─── Provided records ───
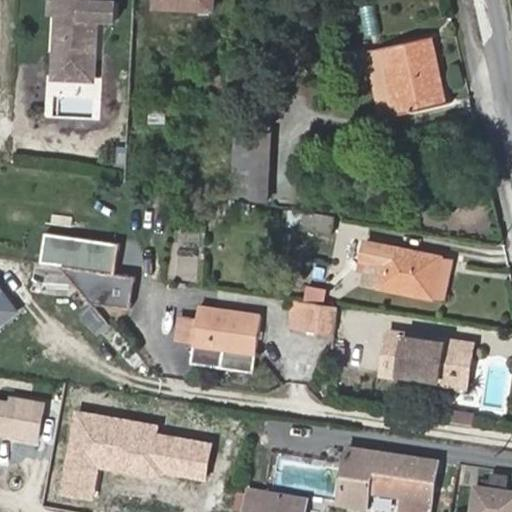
[(53,0),(53,11),(60,11),(60,10),(64,10),(64,0),(53,0)]
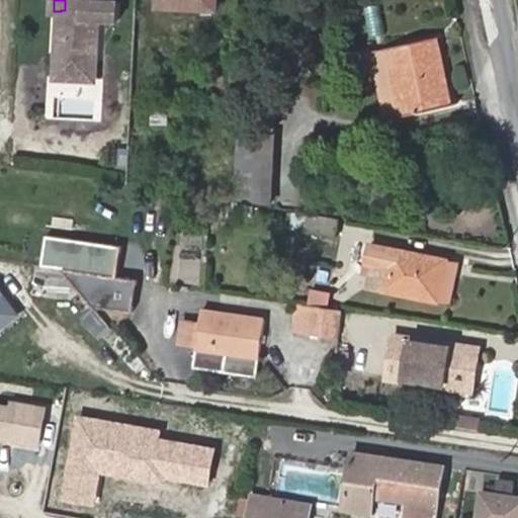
[(65,0),(65,10),(61,10),(61,11),(59,57),(60,57),(59,76),(96,78),(97,59),(113,60),(116,14),(116,13),(100,12),(100,0),(65,0)]
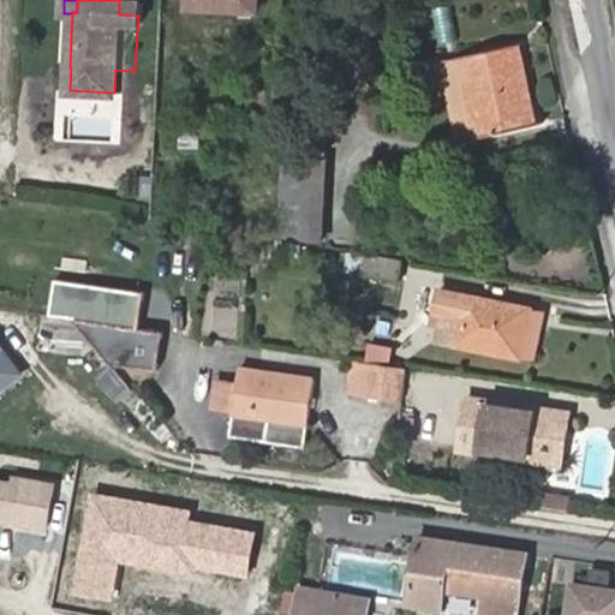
[(119,0),(119,15),(138,16),(138,17),(147,17),(147,0),(119,0)]
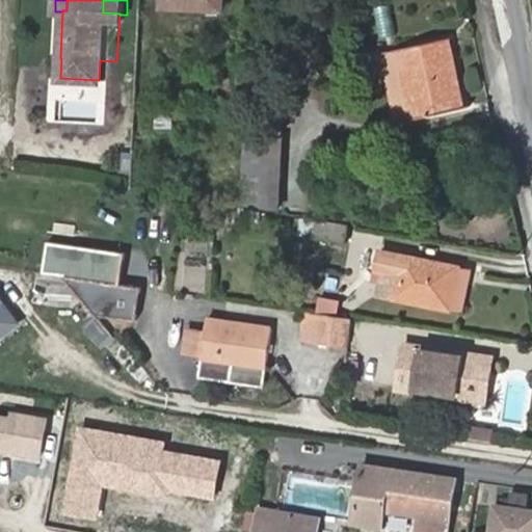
[(163,0),(163,5),(222,8),(222,0),(163,0)]
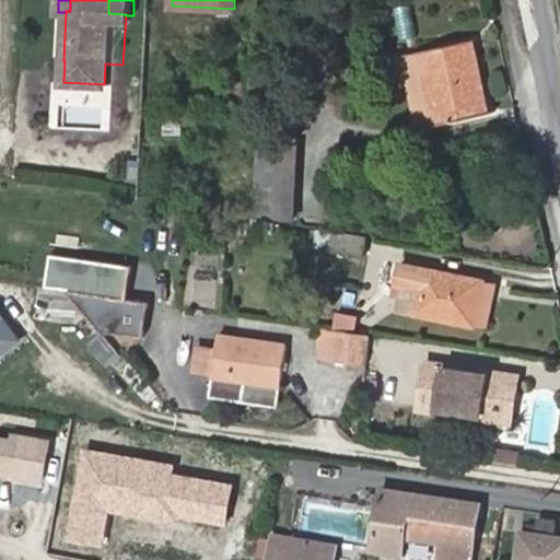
[(473,41),(404,56),(420,128),(483,114),(478,88),(483,86),(473,41)]
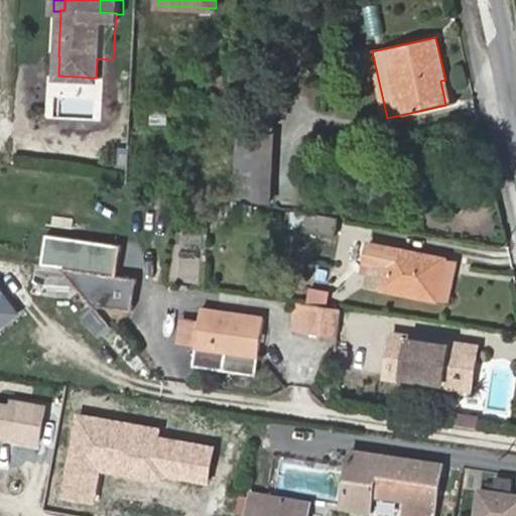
[(445,80),(440,81),(445,105),(450,103),(445,80)]
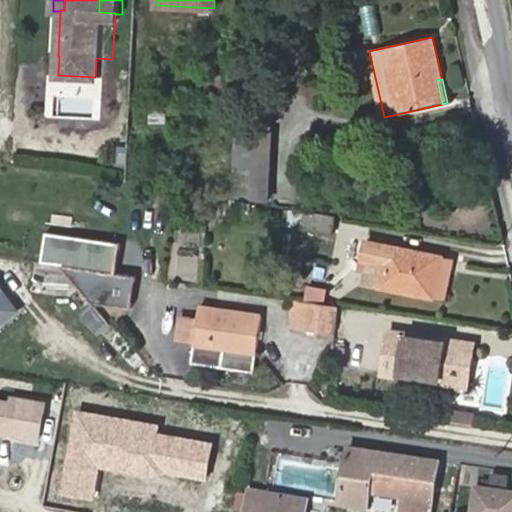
[(273,105),(240,104),(237,197),(270,199),(273,105)]
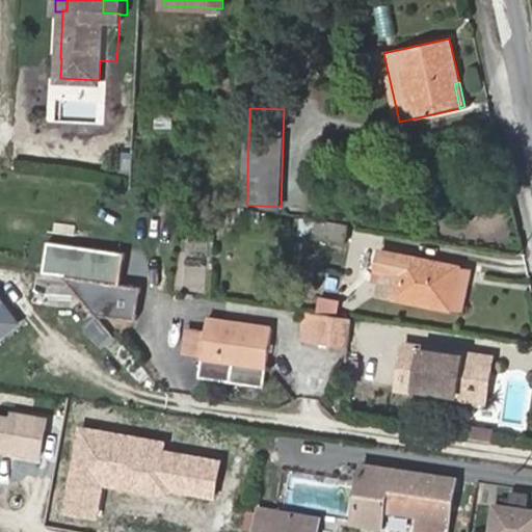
[(170,110),(152,110),(153,128),(170,128),(170,110)]
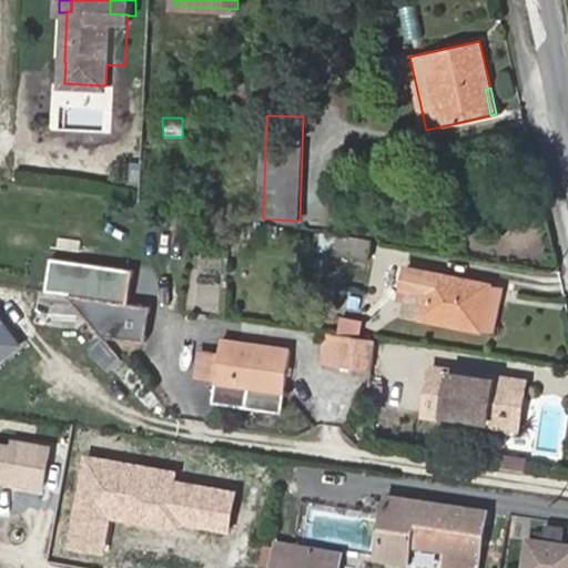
[(367,259),(369,239),(318,234),(317,254),(367,259)]
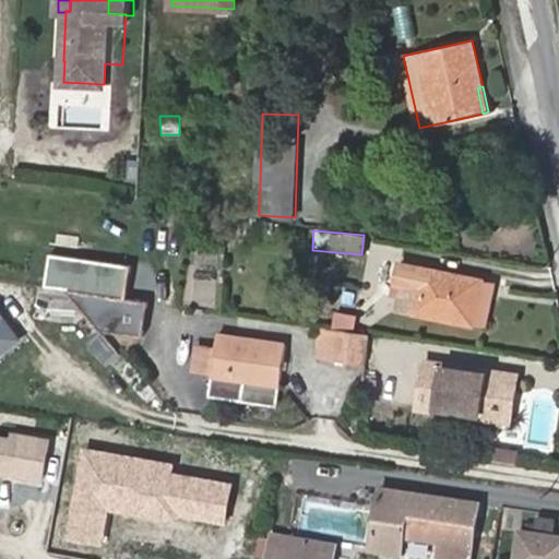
[(414,313),(475,326),(475,324),(484,281),(484,278),(421,266),(416,294),(408,292),(404,310),(414,312),(414,313)]
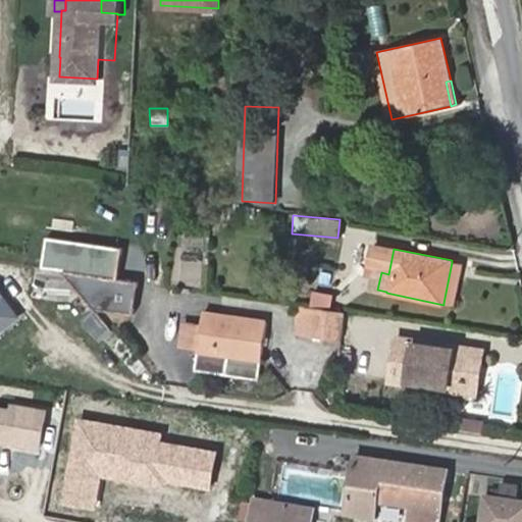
[(465,265),(452,262),(444,303),(457,305),(465,265)]
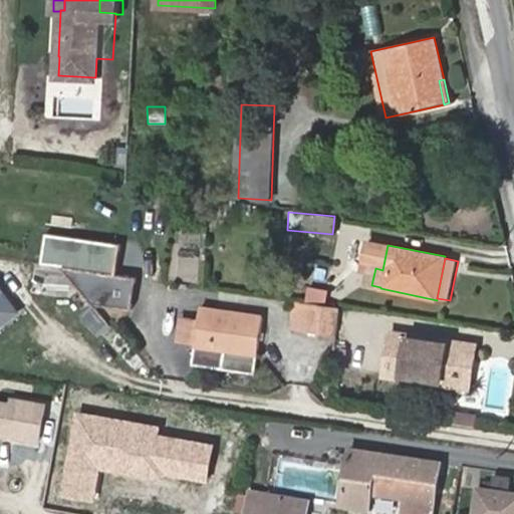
[(64,298),(131,305),(134,276),(67,269),(64,298)]
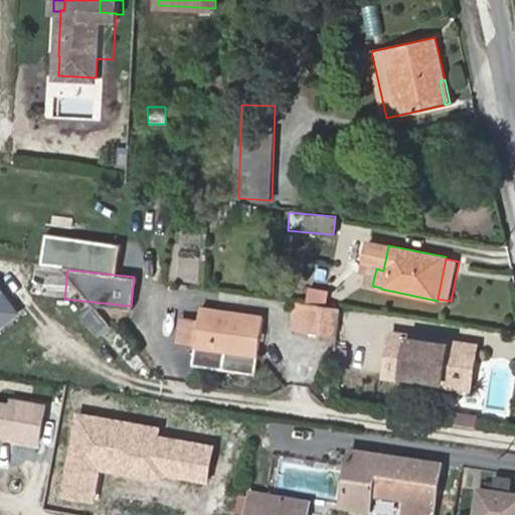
[(0,334),(9,336),(14,303),(0,300),(0,334)]
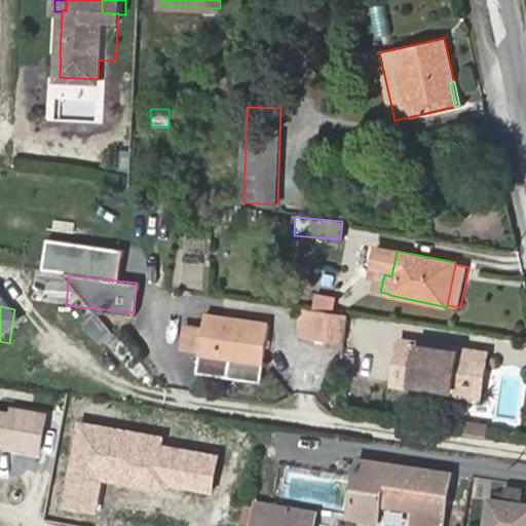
[(347,343),(351,314),(322,309),(307,307),(303,336),(347,343)]
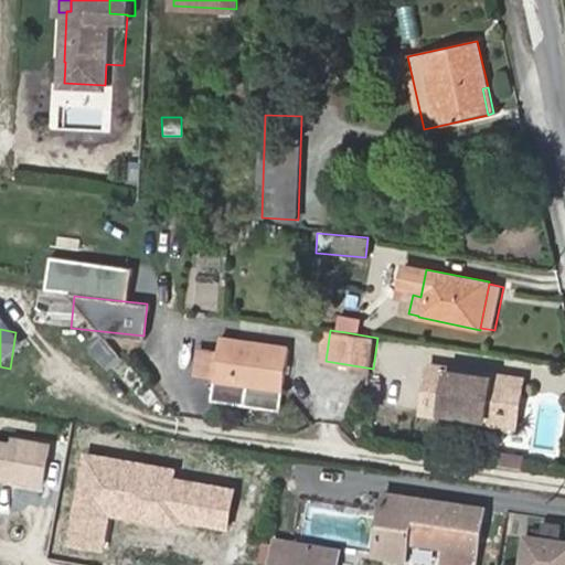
[(228,338),(219,400),(253,405),(256,383),(290,387),(296,349),(228,338)]
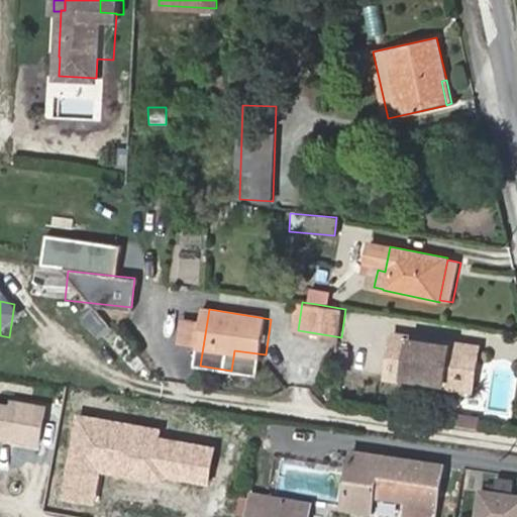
[(468,344),(395,334),(389,378),(461,388),(468,344)]
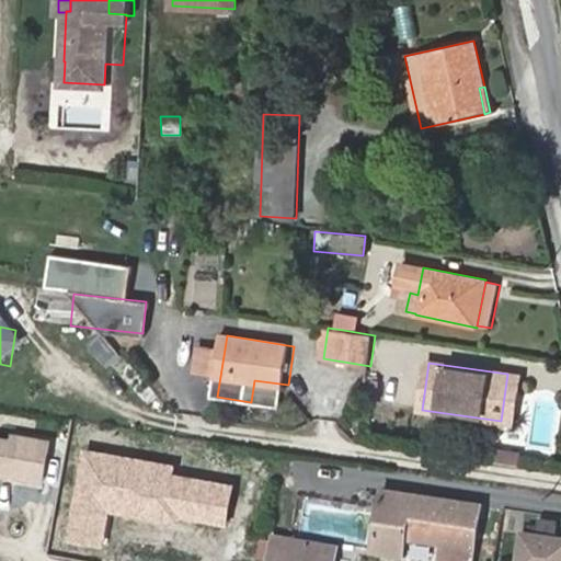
[(507,374),(501,421),(519,423),(526,376),(507,374)]
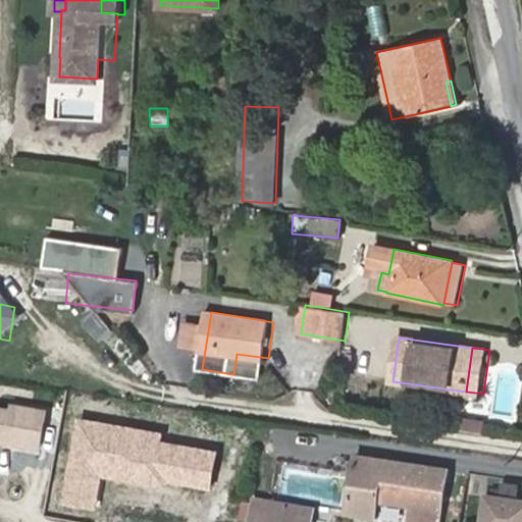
[(358,456),(349,513),(377,517),(379,502),(414,508),(411,521),(441,521),(449,470),(358,456)]
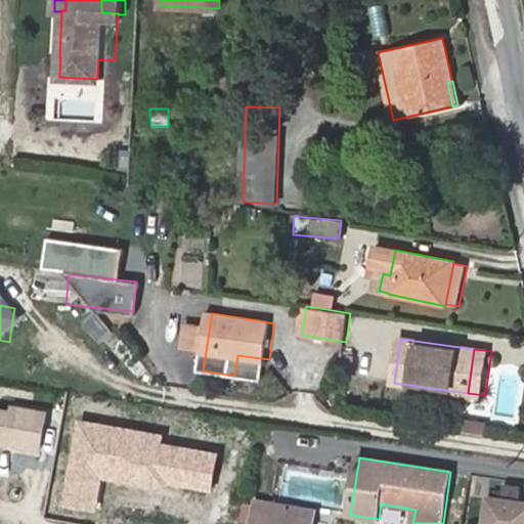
[(523,523),(523,495),(481,492),(477,523),(523,523)]
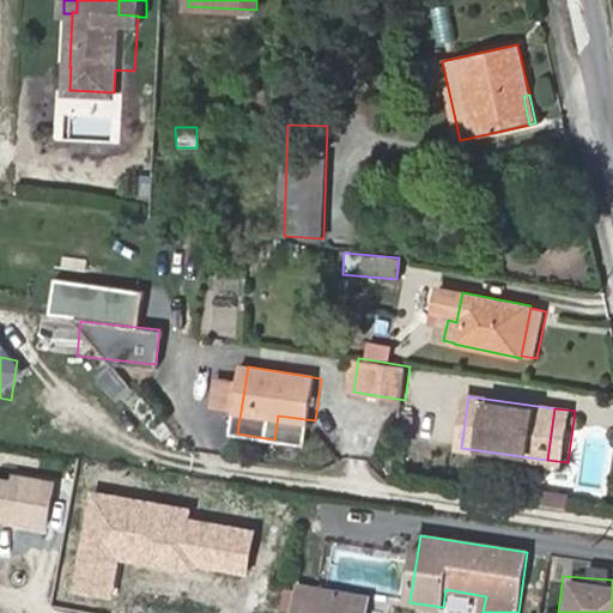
[(303,586),(302,594),(298,612),(368,612),(370,596),(303,586)]
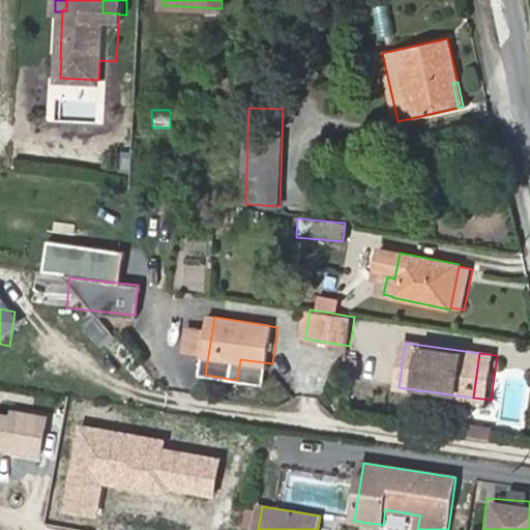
[(247,527),(258,529),(261,513),(249,511),(247,527)]
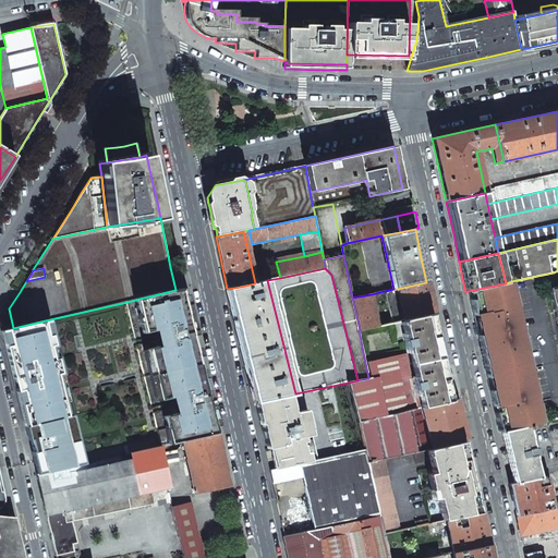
[(255,283),(241,287),(269,400),(291,395),(295,393),(267,280),(255,283)]
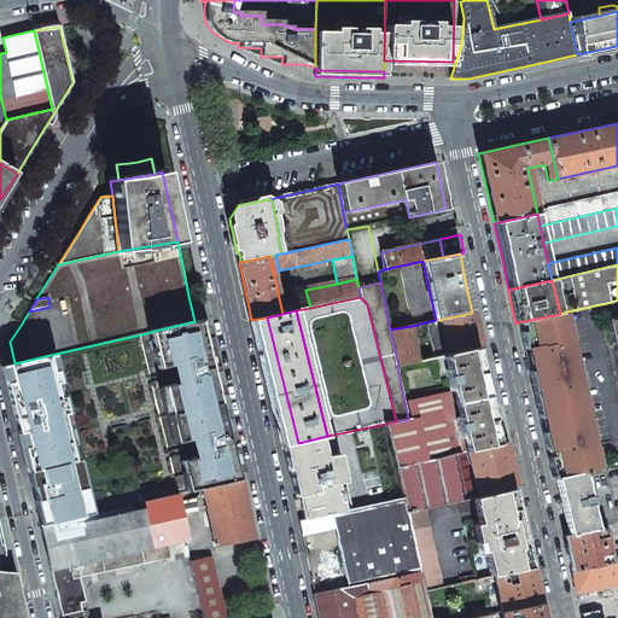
[(472,313),(439,320),(448,355),(478,349),(484,348),(479,327),(476,312),(472,313)]
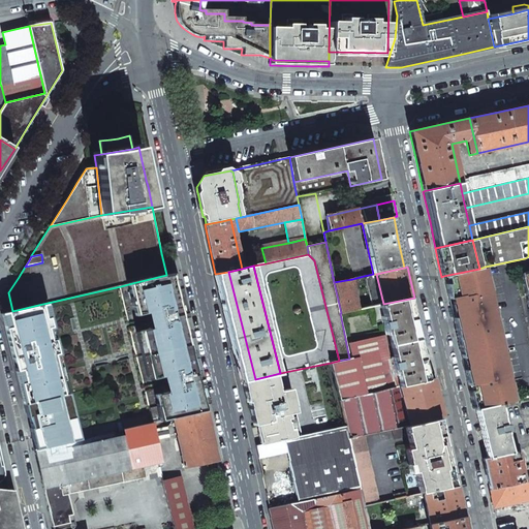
[(479,269),(443,276),(444,283),(449,306),(469,394),(472,409),(475,408),(498,403),(514,399),(485,267),(479,269)]
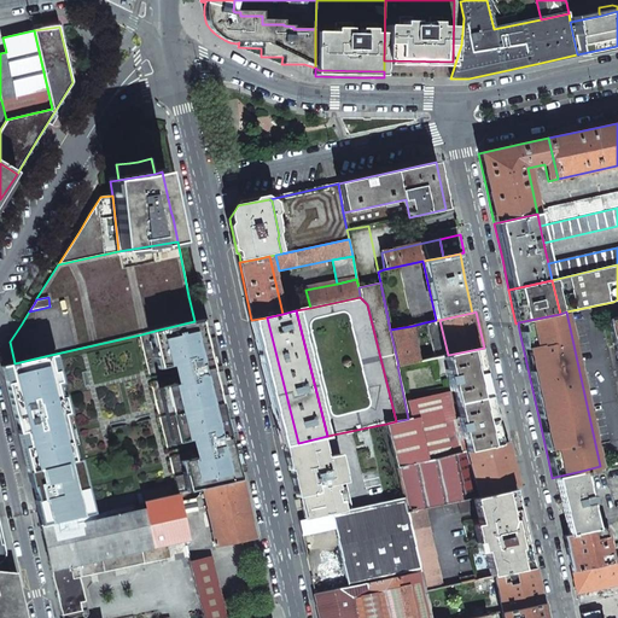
[(617,315),(607,319),(617,366),(617,315)]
───
Please reproduce, exactly and only, the lines from the line containing "[(367,259),(369,239),(318,234),(317,254),(367,259)]" through the last line of the material above, minus any pictures.

[(367,259),(369,239),(318,234),(317,254),(367,259)]
[(414,313),(475,326),(475,324),(484,281),(484,278),(421,266),(416,294),(408,292),(404,310),(414,312),(414,313)]
[(465,265),(452,262),(444,303),(457,305),(465,265)]
[(64,298),(131,305),(134,276),(67,269),(64,298)]
[(0,334),(9,336),(14,303),(0,300),(0,334)]
[(347,343),(351,314),(322,309),(307,307),(303,336),(347,343)]
[(228,338),(219,400),(253,405),(256,383),(290,387),(296,349),(228,338)]
[(468,344),(395,334),(389,378),(461,388),(468,344)]
[(507,374),(501,421),(519,423),(526,376),(507,374)]
[(358,456),(349,513),(377,517),(379,502),(414,508),(411,521),(441,521),(449,470),(358,456)]
[(523,523),(523,495),(481,492),(477,523),(523,523)]
[(303,586),(302,594),(298,612),(368,612),(370,596),(303,586)]
[(247,527),(258,529),(261,513),(249,511),(247,527)]
[(255,283),(241,287),(269,400),(291,395),(295,393),(267,280),(255,283)]
[(472,313),(439,320),(448,355),(478,349),(484,348),(479,327),(476,312),(472,313)]
[(479,269),(443,276),(444,283),(449,306),(469,394),(472,409),(475,408),(498,403),(514,399),(485,267),(479,269)]
[(617,315),(607,319),(617,366),(617,315)]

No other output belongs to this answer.